### Instructions to follow:
Copy each line of the data below with the word "scissors".
Data to use: Begin
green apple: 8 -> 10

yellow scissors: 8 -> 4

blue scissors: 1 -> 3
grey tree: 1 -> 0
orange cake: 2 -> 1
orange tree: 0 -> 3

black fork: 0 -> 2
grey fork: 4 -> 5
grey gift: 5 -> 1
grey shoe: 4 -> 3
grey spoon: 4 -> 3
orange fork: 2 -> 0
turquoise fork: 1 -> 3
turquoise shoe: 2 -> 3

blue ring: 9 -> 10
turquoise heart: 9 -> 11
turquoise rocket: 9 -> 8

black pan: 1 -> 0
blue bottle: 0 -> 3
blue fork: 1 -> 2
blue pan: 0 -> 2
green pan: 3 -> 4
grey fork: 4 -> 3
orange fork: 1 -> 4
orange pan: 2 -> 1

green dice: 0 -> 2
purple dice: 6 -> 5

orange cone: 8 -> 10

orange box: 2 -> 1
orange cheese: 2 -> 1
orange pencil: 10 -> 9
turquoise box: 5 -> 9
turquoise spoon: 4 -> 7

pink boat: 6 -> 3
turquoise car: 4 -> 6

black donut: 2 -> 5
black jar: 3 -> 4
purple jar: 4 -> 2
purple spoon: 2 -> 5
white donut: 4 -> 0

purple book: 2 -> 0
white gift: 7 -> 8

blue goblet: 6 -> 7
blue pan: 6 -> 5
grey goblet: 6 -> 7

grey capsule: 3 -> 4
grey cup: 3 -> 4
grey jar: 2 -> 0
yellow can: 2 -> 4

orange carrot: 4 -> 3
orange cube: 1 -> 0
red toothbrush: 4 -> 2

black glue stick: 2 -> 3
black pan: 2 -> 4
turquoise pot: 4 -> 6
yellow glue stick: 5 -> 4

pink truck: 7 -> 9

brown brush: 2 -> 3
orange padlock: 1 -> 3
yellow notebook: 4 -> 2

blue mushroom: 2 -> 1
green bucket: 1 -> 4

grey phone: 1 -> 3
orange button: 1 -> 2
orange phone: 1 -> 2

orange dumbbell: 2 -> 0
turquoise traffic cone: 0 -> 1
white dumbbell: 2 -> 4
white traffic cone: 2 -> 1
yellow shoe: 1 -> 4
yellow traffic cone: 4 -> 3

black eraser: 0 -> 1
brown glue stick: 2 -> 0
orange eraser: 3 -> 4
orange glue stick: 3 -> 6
Data to use: End
### Task result:
yellow scissors: 8 -> 4
blue scissors: 1 -> 3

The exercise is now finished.